Please copy out the entries below exactly, beginning with the line that contains "- recoloured: canette/turquoise" and ending with the line that contains "- moved: voiture/blanc", and include nothing outside that span.

■ SOURCE INFORMATION
BEGIN
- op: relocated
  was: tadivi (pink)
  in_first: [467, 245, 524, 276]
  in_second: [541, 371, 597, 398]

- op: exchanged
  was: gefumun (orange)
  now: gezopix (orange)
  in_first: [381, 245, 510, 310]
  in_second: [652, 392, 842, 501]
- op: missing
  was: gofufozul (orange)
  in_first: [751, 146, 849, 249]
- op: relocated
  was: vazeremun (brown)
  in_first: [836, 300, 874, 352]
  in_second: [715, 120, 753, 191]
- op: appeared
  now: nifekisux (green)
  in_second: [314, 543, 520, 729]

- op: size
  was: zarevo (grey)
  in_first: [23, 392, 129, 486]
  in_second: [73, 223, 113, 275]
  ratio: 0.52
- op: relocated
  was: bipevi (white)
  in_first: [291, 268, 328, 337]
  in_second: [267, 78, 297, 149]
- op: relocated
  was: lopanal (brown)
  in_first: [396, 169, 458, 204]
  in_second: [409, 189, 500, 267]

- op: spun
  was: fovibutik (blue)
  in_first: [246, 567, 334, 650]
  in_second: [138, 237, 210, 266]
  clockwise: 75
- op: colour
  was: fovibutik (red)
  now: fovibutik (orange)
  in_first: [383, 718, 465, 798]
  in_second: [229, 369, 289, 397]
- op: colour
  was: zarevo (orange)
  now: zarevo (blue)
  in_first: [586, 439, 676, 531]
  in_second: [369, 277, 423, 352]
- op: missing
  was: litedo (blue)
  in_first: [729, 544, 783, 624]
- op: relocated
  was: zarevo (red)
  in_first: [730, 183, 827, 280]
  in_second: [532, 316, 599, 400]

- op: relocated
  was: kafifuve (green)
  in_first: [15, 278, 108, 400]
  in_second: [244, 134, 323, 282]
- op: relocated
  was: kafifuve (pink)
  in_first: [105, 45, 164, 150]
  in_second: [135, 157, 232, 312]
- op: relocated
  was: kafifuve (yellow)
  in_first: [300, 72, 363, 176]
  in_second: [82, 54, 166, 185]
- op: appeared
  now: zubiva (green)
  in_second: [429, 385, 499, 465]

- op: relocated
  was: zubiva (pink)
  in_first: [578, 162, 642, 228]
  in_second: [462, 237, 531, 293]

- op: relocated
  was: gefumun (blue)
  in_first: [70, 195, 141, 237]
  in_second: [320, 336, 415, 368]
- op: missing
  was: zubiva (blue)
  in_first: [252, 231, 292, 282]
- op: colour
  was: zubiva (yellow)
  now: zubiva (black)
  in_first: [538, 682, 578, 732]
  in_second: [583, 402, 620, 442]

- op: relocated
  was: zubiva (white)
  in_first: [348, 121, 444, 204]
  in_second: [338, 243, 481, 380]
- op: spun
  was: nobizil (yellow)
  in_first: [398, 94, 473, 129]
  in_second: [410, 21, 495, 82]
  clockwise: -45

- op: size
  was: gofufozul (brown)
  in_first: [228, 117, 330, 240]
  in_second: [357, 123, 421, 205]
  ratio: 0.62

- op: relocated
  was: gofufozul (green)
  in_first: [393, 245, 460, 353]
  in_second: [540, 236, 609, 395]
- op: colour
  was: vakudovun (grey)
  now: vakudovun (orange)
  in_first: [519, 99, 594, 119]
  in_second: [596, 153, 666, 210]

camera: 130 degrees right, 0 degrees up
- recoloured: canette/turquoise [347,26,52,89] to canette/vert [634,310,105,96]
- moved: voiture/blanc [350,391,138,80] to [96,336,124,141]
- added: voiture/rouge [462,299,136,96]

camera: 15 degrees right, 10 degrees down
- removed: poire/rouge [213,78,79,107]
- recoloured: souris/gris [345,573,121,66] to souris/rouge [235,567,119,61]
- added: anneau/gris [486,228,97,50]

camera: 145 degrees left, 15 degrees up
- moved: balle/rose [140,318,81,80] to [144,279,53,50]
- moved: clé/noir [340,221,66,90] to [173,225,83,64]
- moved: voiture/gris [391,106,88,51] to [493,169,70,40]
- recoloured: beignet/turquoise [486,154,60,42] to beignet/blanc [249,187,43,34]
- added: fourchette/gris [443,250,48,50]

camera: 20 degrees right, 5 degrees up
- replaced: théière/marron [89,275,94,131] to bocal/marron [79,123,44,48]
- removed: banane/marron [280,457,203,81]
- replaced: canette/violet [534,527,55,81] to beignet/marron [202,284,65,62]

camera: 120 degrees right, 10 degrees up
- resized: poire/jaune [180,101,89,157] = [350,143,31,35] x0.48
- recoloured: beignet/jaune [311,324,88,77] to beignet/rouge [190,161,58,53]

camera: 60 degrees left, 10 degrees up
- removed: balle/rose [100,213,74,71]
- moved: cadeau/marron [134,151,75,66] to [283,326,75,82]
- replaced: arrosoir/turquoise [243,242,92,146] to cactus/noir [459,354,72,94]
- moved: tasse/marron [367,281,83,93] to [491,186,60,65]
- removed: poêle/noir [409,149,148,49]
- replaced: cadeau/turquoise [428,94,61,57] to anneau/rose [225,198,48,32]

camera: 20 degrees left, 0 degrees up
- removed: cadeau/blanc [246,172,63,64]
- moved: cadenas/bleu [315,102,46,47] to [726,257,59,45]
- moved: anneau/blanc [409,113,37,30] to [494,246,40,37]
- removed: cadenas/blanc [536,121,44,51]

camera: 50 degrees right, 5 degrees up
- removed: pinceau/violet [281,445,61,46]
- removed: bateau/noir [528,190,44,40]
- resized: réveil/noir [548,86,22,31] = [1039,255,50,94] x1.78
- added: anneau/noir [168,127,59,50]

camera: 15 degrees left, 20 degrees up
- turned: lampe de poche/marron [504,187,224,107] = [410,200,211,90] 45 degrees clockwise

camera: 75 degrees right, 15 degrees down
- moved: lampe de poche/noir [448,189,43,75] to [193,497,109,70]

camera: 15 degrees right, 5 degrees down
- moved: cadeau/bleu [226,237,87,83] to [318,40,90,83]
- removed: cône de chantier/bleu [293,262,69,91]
END
■ TASK OUTPUT
- recoloured: canette/turquoise [347,26,52,89] to canette/vert [634,310,105,96]
- moved: voiture/blanc [350,391,138,80] to [96,336,124,141]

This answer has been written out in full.